▼

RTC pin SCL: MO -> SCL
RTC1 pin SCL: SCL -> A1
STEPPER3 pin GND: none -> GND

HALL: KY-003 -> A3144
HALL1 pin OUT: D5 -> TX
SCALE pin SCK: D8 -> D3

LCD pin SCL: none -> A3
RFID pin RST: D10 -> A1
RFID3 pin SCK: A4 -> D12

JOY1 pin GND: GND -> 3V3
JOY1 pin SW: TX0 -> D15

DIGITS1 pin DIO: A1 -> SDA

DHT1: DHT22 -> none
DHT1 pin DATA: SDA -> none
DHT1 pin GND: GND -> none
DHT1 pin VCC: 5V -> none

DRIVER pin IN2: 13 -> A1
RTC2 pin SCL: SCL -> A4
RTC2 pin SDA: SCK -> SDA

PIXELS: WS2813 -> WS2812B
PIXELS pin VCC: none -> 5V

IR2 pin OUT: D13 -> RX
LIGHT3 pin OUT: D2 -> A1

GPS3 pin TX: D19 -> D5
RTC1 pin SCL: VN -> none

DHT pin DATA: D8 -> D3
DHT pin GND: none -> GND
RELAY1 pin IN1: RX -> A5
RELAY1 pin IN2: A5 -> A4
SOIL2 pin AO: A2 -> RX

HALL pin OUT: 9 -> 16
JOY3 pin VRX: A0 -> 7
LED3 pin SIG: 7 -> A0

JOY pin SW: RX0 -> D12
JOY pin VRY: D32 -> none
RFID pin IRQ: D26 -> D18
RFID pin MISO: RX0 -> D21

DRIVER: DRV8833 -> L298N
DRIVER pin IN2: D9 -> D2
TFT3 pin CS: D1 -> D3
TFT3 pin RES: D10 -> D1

▲

> ASSIGNED TASK
Repeat the data precisely, reproducing every entry.

> REPLY
RTC pin SCL: MO -> SCL
RTC1 pin SCL: SCL -> A1
STEPPER3 pin GND: none -> GND

HALL: KY-003 -> A3144
HALL1 pin OUT: D5 -> TX
SCALE pin SCK: D8 -> D3

LCD pin SCL: none -> A3
RFID pin RST: D10 -> A1
RFID3 pin SCK: A4 -> D12

JOY1 pin GND: GND -> 3V3
JOY1 pin SW: TX0 -> D15

DIGITS1 pin DIO: A1 -> SDA

DHT1: DHT22 -> none
DHT1 pin DATA: SDA -> none
DHT1 pin GND: GND -> none
DHT1 pin VCC: 5V -> none

DRIVER pin IN2: 13 -> A1
RTC2 pin SCL: SCL -> A4
RTC2 pin SDA: SCK -> SDA

PIXELS: WS2813 -> WS2812B
PIXELS pin VCC: none -> 5V

IR2 pin OUT: D13 -> RX
LIGHT3 pin OUT: D2 -> A1

GPS3 pin TX: D19 -> D5
RTC1 pin SCL: VN -> none

DHT pin DATA: D8 -> D3
DHT pin GND: none -> GND
RELAY1 pin IN1: RX -> A5
RELAY1 pin IN2: A5 -> A4
SOIL2 pin AO: A2 -> RX

HALL pin OUT: 9 -> 16
JOY3 pin VRX: A0 -> 7
LED3 pin SIG: 7 -> A0

JOY pin SW: RX0 -> D12
JOY pin VRY: D32 -> none
RFID pin IRQ: D26 -> D18
RFID pin MISO: RX0 -> D21

DRIVER: DRV8833 -> L298N
DRIVER pin IN2: D9 -> D2
TFT3 pin CS: D1 -> D3
TFT3 pin RES: D10 -> D1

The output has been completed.